§ **What to work on**
What is wanted is every line below from the one with "RTC1 pin SCL: D7 -> D6" up to and including the one with "SONAR pin VCC: none -> 3V3", retyped exactly, pictures excluded, nothing else.

━━ Exercise inputs ━━

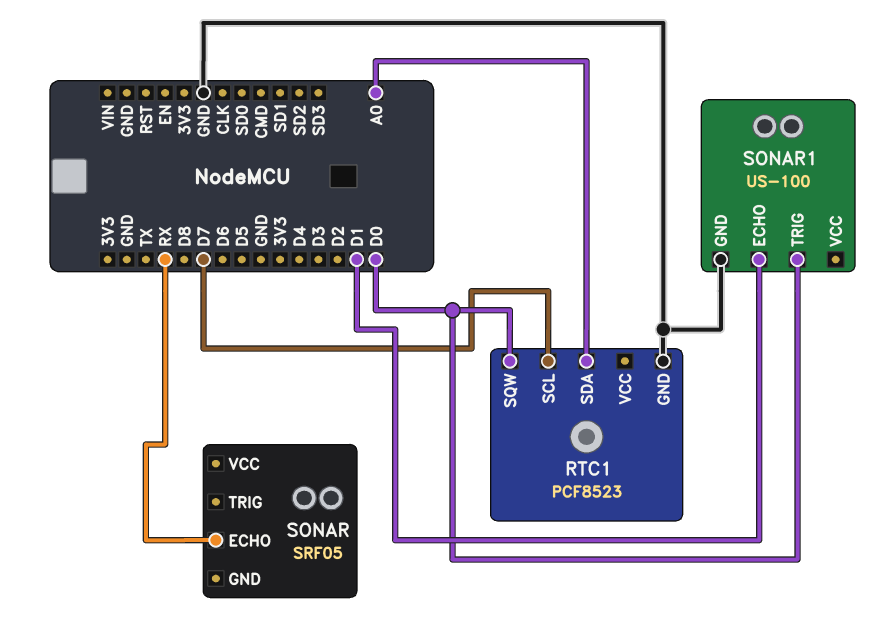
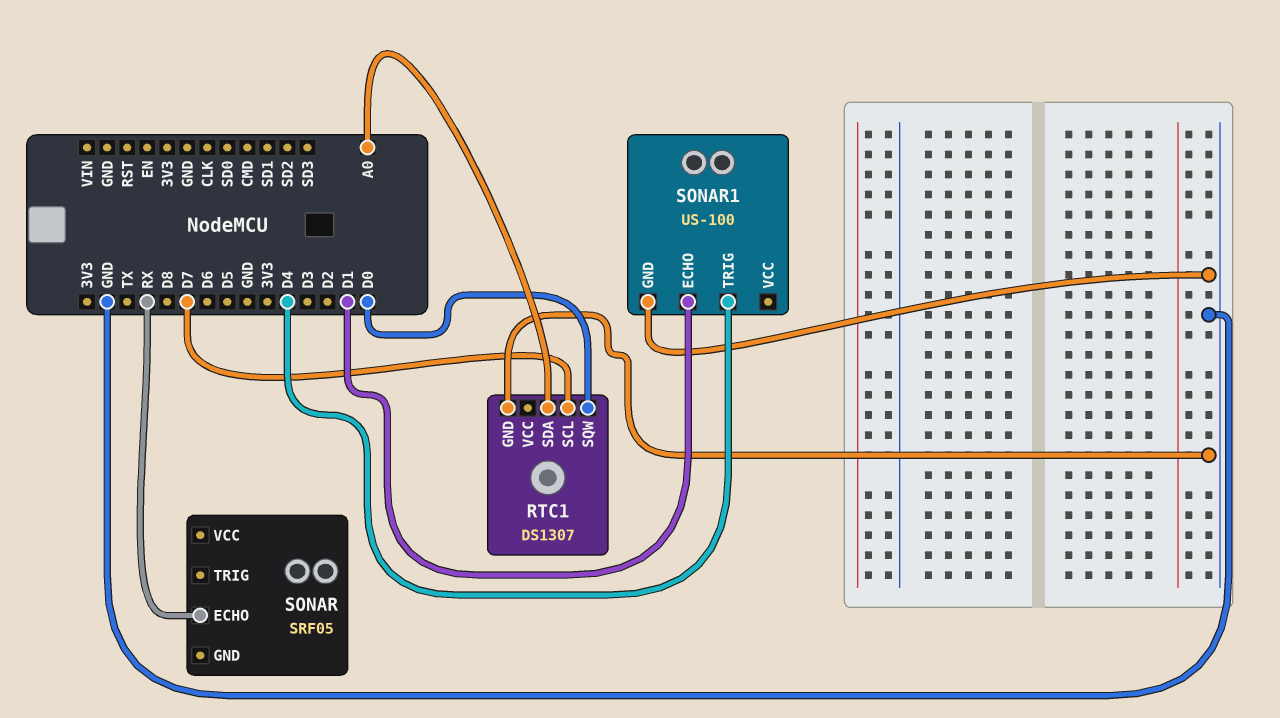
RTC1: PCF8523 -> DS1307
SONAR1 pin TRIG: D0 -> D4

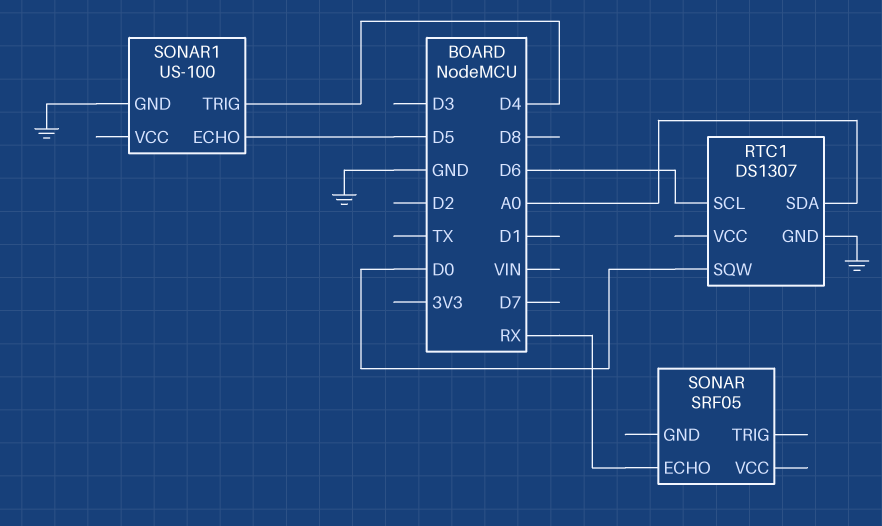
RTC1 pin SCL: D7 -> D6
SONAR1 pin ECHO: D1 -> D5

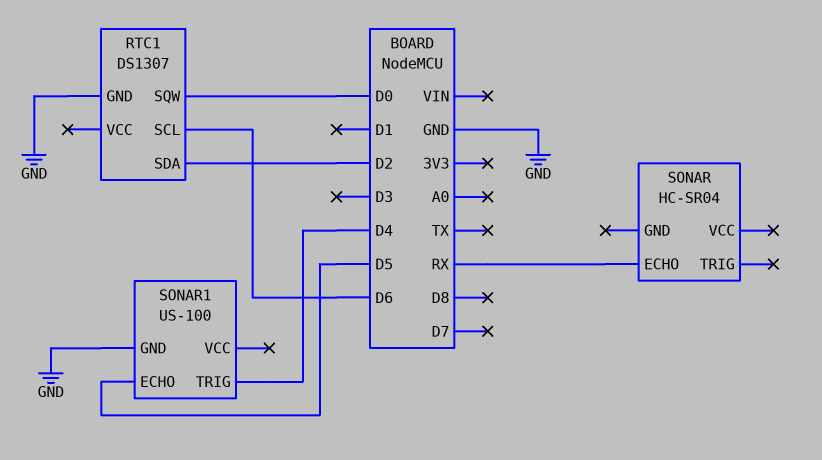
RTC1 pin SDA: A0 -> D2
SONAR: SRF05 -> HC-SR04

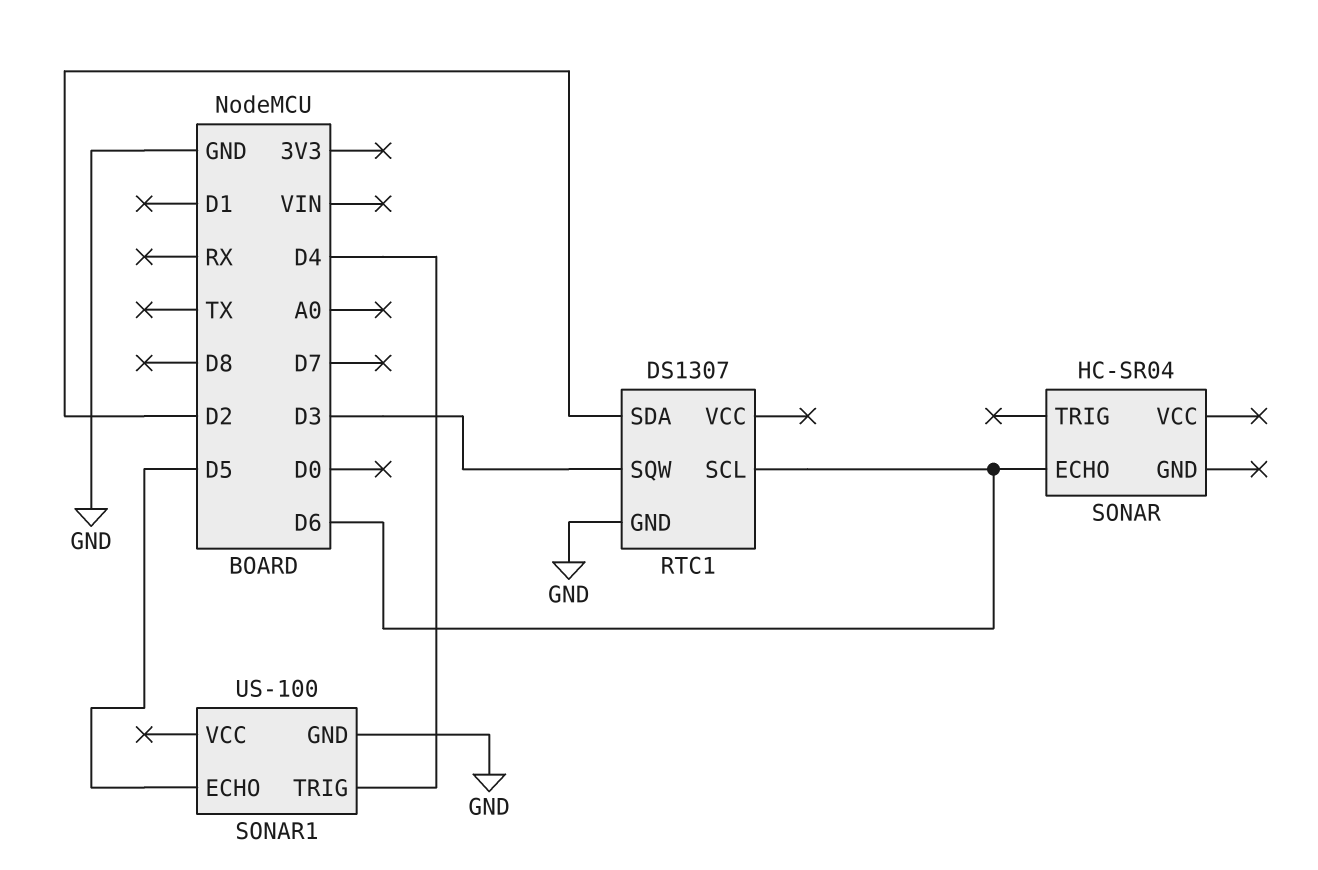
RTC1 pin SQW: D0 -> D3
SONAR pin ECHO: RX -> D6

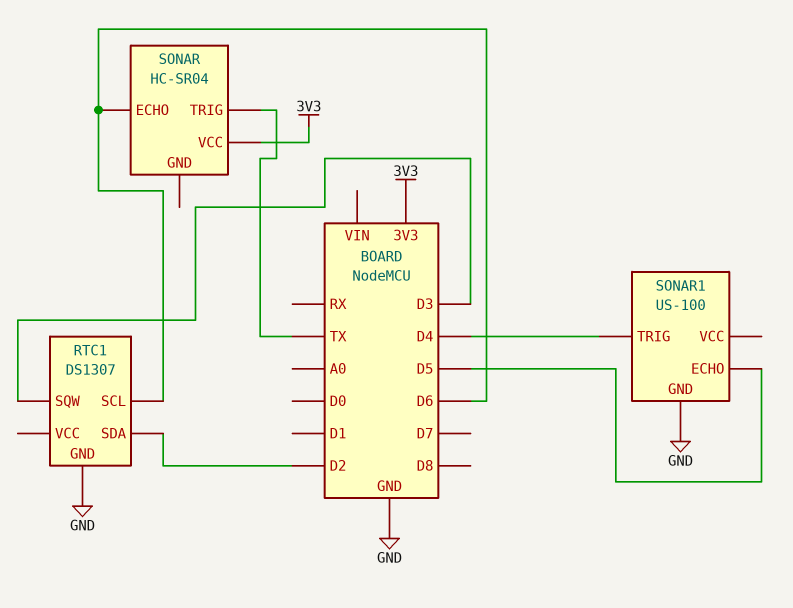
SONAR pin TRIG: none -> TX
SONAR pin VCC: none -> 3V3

━━━
━━ Exercise inputs ━━

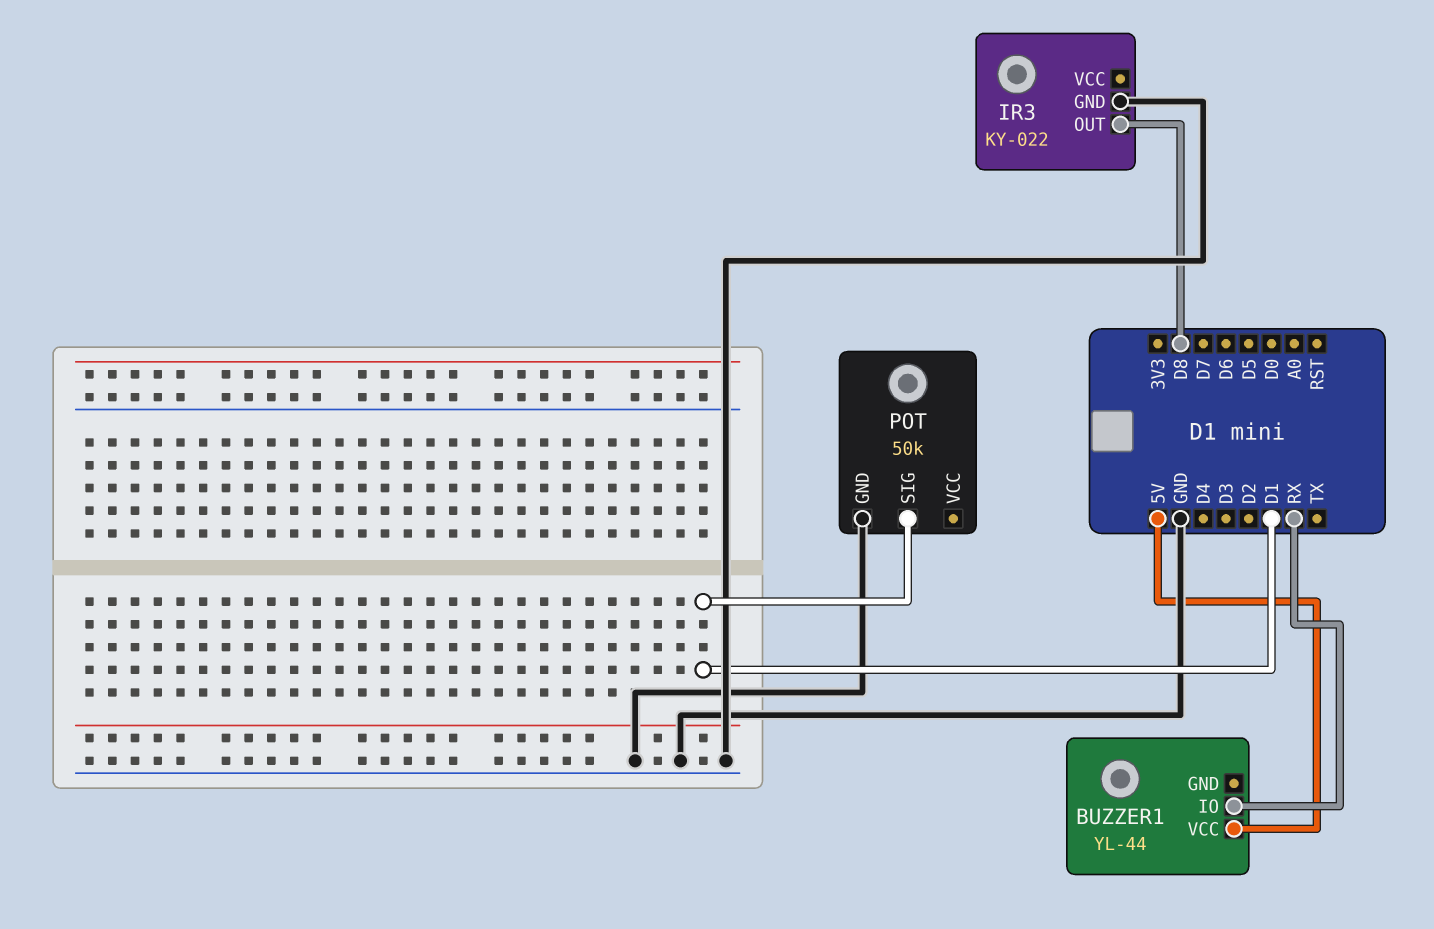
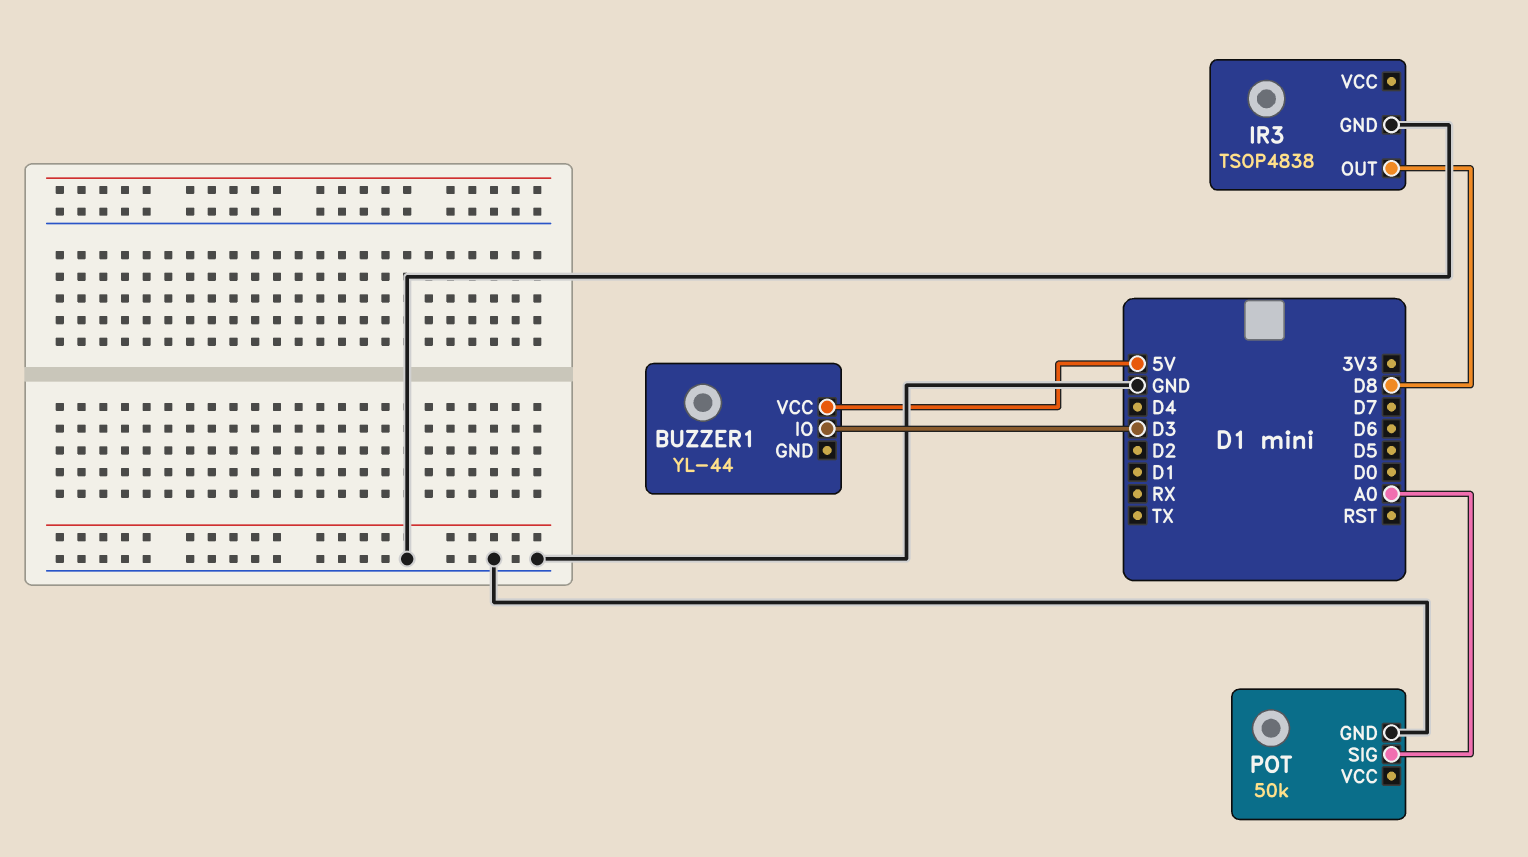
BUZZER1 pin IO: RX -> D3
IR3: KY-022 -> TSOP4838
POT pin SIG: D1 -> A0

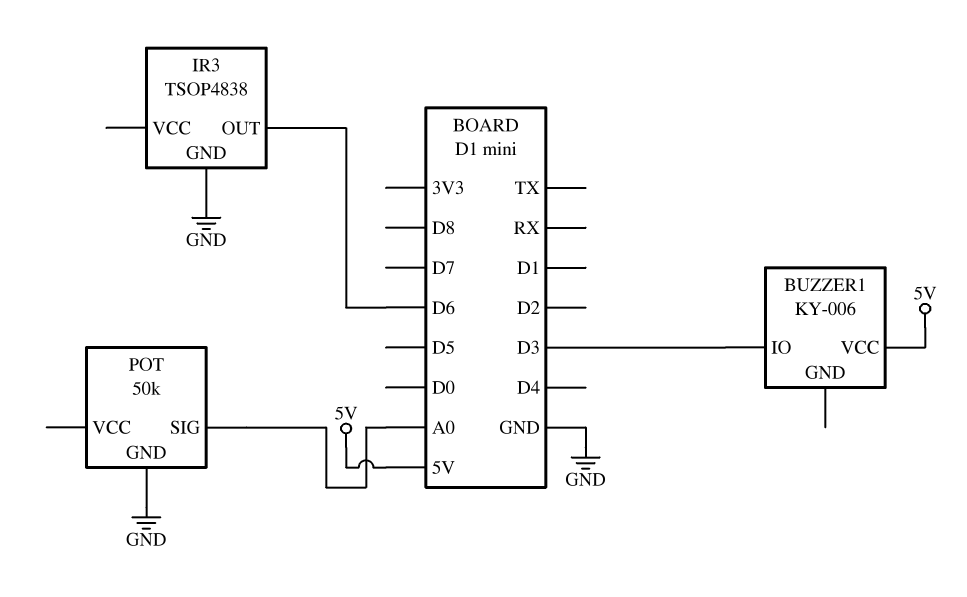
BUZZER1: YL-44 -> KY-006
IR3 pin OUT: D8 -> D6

━━━

§ **Response area**
RTC1 pin SCL: D7 -> D6
SONAR1 pin ECHO: D1 -> D5

RTC1 pin SDA: A0 -> D2
SONAR: SRF05 -> HC-SR04

RTC1 pin SQW: D0 -> D3
SONAR pin ECHO: RX -> D6

SONAR pin TRIG: none -> TX
SONAR pin VCC: none -> 3V3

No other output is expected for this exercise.